▶ **Task brief**
Exact copy, no pictures: repeat the data that follows.

-.-.-

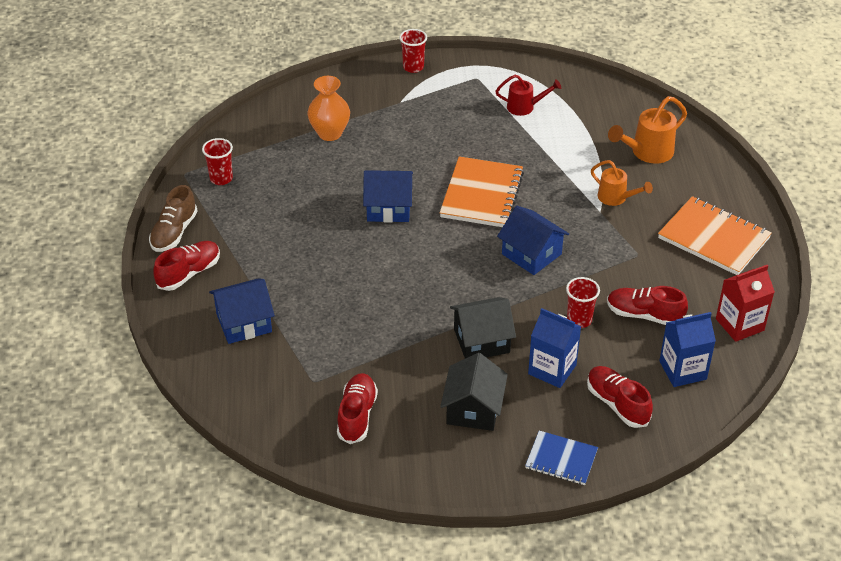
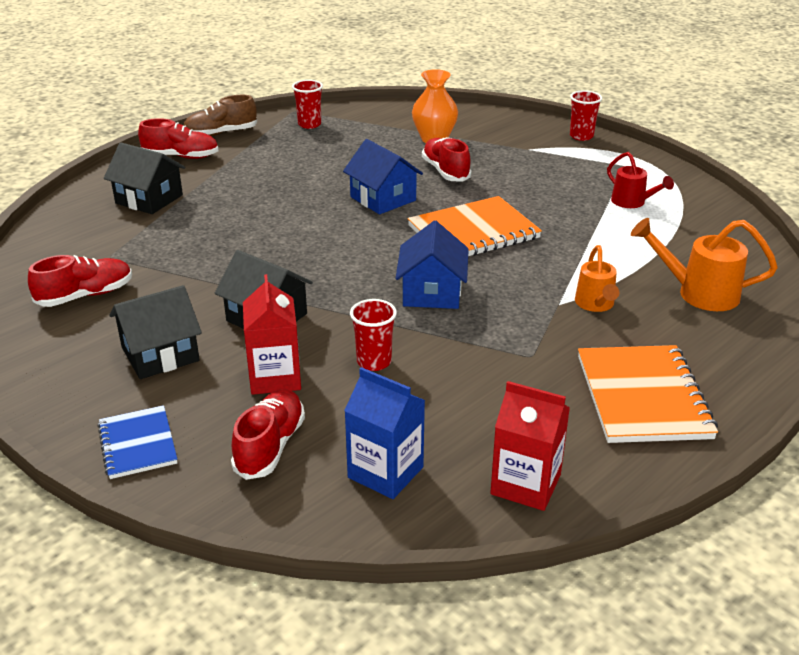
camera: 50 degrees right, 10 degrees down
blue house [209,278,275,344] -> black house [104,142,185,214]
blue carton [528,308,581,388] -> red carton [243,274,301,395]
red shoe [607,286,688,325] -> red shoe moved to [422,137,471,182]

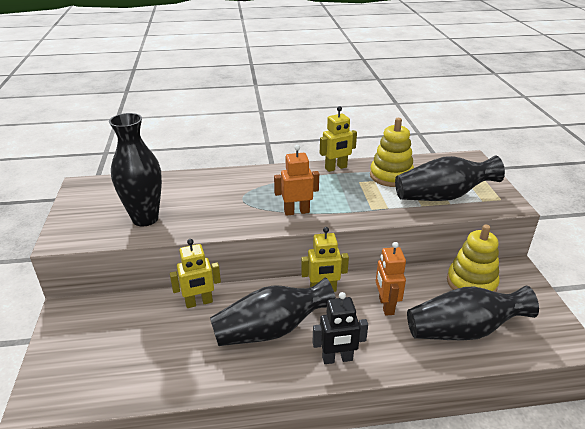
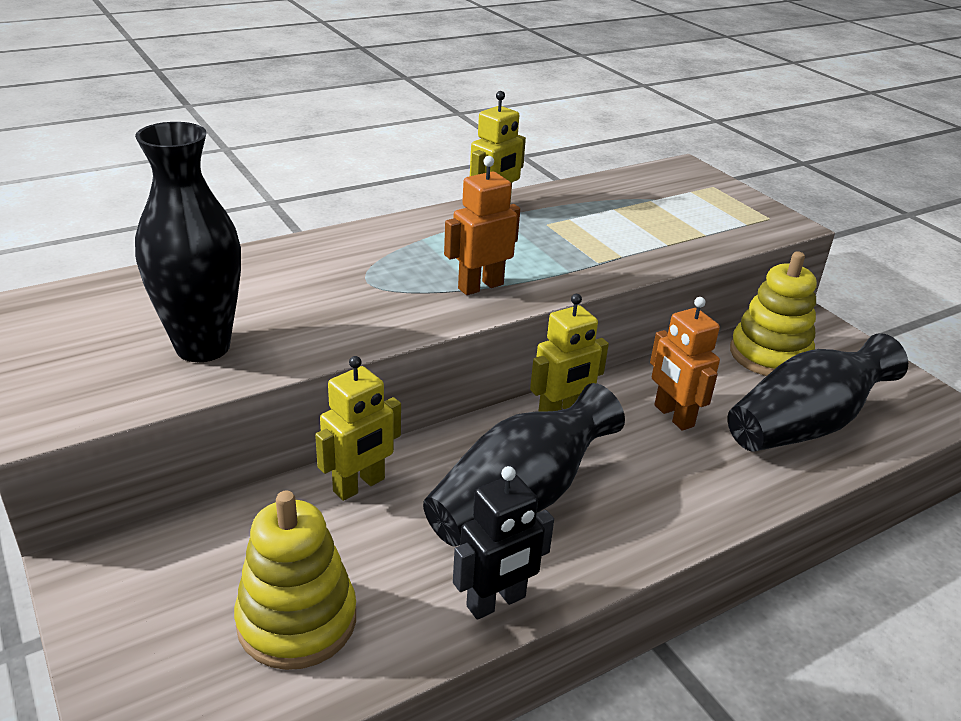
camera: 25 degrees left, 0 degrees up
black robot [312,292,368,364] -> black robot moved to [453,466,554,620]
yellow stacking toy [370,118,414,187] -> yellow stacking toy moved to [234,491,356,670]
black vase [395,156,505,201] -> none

-.-.-

▶ **Written response**
camera: 50 degrees right, 10 degrees down
blue house [209,278,275,344] -> black house [104,142,185,214]
blue carton [528,308,581,388] -> red carton [243,274,301,395]
red shoe [607,286,688,325] -> red shoe moved to [422,137,471,182]

camera: 25 degrees left, 0 degrees up
black robot [312,292,368,364] -> black robot moved to [453,466,554,620]
yellow stacking toy [370,118,414,187] -> yellow stacking toy moved to [234,491,356,670]
black vase [395,156,505,201] -> none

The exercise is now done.